Task to carry out: Retype, word for word, the lines in the records below, beginning at the line that contains "At what (x,y)" and stopping after the line that contains "pyautogui.click(x=523, y=413)".

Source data

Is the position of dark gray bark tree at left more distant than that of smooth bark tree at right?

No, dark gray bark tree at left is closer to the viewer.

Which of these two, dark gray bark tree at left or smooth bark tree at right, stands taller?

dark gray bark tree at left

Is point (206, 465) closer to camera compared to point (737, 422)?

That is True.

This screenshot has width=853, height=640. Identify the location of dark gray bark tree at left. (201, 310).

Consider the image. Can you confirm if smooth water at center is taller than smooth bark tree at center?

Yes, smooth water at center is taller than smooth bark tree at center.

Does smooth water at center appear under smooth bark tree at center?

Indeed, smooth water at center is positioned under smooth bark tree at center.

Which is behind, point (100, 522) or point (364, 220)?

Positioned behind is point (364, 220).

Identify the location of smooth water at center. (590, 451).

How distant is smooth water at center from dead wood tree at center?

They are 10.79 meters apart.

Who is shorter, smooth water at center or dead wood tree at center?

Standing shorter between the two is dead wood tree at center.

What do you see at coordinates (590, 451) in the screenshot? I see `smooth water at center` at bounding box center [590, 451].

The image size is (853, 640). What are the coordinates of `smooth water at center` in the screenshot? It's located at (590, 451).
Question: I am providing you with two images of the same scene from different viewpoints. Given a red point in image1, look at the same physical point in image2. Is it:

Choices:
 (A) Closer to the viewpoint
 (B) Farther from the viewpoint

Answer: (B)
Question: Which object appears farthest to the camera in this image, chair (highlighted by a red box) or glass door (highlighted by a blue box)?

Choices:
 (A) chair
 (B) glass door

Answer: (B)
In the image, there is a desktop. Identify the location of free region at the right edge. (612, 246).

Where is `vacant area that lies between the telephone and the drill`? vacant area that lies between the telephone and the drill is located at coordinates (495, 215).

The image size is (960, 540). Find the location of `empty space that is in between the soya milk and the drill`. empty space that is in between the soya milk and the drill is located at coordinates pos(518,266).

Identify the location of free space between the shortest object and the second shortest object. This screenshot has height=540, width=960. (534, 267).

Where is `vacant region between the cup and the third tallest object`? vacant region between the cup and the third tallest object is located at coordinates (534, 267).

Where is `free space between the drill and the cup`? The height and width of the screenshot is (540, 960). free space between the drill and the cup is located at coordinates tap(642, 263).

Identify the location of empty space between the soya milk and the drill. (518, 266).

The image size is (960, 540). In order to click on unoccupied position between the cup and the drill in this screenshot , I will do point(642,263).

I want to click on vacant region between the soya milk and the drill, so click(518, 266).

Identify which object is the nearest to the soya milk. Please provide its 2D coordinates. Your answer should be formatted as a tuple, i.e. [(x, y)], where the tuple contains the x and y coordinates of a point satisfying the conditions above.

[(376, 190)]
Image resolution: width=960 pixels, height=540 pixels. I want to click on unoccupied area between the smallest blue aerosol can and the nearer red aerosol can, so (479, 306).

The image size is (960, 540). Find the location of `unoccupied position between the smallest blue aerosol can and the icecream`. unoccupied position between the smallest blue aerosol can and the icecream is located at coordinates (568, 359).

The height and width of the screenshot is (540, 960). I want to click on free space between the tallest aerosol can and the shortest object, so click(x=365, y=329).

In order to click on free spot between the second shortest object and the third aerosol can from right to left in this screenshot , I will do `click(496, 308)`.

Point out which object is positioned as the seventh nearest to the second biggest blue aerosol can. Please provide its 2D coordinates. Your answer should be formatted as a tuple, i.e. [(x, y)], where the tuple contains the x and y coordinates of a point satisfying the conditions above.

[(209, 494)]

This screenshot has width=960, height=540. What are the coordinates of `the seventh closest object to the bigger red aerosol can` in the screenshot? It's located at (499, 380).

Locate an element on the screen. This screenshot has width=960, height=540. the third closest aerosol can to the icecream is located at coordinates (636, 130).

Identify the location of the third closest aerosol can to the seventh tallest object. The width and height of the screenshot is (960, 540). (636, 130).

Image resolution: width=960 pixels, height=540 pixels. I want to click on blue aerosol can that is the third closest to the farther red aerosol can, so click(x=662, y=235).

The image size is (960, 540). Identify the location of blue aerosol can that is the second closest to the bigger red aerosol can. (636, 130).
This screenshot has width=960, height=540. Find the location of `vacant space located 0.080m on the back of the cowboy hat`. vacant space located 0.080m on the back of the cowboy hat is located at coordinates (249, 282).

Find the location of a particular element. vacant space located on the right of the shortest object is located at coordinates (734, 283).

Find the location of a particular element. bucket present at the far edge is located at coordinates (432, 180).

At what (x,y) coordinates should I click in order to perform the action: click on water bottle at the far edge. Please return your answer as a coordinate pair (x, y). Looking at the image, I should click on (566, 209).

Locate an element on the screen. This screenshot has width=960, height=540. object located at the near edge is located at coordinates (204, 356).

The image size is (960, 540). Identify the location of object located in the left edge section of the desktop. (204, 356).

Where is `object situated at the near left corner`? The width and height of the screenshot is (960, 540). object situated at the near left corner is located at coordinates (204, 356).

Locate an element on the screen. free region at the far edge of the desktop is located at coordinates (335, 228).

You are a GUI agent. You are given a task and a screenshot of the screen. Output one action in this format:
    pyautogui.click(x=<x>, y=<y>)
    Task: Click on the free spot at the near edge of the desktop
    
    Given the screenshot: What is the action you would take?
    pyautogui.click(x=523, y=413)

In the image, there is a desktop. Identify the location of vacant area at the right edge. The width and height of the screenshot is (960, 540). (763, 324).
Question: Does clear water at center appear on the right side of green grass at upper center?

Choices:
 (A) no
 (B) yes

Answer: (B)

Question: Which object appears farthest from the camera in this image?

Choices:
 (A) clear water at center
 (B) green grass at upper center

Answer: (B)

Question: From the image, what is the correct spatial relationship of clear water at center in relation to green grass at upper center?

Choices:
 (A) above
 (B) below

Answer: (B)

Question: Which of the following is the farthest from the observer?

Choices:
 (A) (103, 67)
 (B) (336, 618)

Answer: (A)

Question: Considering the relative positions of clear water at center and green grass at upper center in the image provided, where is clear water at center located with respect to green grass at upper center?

Exercise answer:
At what (x,y) coordinates should I click in order to perform the action: click on water bottle at the far edge. Please return your answer as a coordinate pair (x, y). Looking at the image, I should click on (566, 209).

Locate an element on the screen. This screenshot has width=960, height=540. object located at the near edge is located at coordinates (204, 356).

The image size is (960, 540). Identify the location of object located in the left edge section of the desktop. (204, 356).

Where is `object situated at the near left corner`? The width and height of the screenshot is (960, 540). object situated at the near left corner is located at coordinates (204, 356).

Locate an element on the screen. free region at the far edge of the desktop is located at coordinates (335, 228).

You are a GUI agent. You are given a task and a screenshot of the screen. Output one action in this format:
    pyautogui.click(x=<x>, y=<y>)
    Task: Click on the free spot at the near edge of the desktop
    
    Given the screenshot: What is the action you would take?
    pyautogui.click(x=523, y=413)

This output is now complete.